▶ _Directions for this task_
The expected result is the full set of records, copied precisely, with images dropped.

▶ _Records for this exercise_

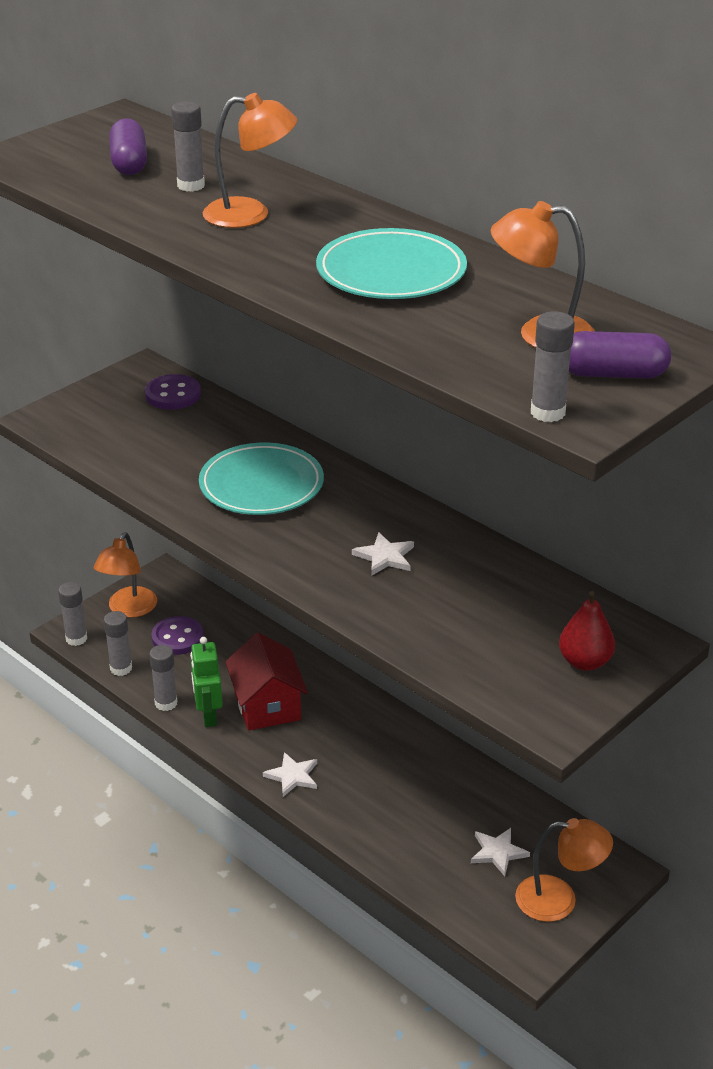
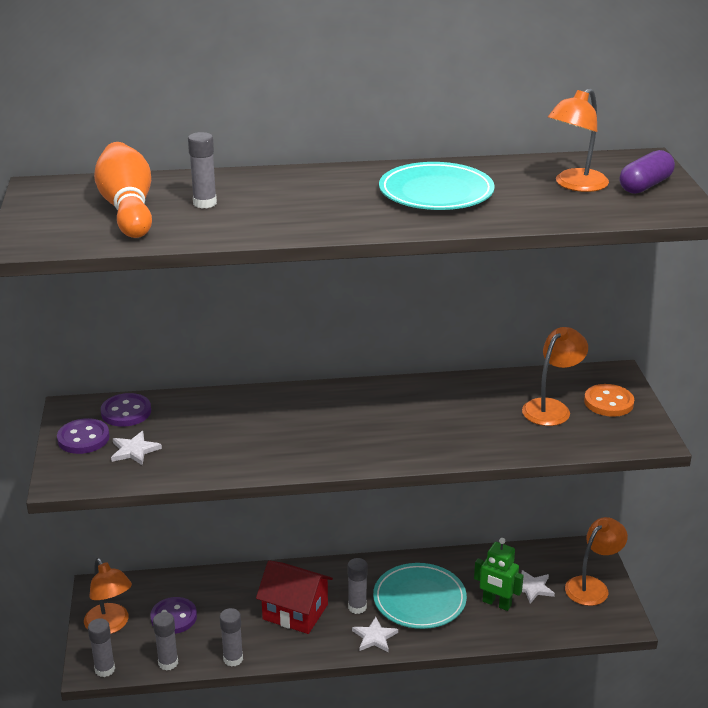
camera: 50 degrees left, 5 degrees down
purple capsule [109,118,147,175] -> orange bowling pin [94,142,152,238]
green robot [190,637,223,727] -> green robot moved to [474,538,524,611]
turquoise plate [199,443,324,515] -> turquoise plate moved to [373,563,467,629]
orange lamp [203,93,298,228] -> orange lamp moved to [522,327,588,426]
white star [352,532,414,576] -> white star moved to [111,431,162,465]
grey glue stick [531,311,575,422] -> grey glue stick moved to [348,558,368,614]
red pear [559,591,615,671] -> orange button [584,384,634,417]
none -> purple button [57,418,110,454]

▶ _Exercise answer_
camera: 50 degrees left, 5 degrees down
purple capsule [109,118,147,175] -> orange bowling pin [94,142,152,238]
green robot [190,637,223,727] -> green robot moved to [474,538,524,611]
turquoise plate [199,443,324,515] -> turquoise plate moved to [373,563,467,629]
orange lamp [203,93,298,228] -> orange lamp moved to [522,327,588,426]
white star [352,532,414,576] -> white star moved to [111,431,162,465]
grey glue stick [531,311,575,422] -> grey glue stick moved to [348,558,368,614]
red pear [559,591,615,671] -> orange button [584,384,634,417]
none -> purple button [57,418,110,454]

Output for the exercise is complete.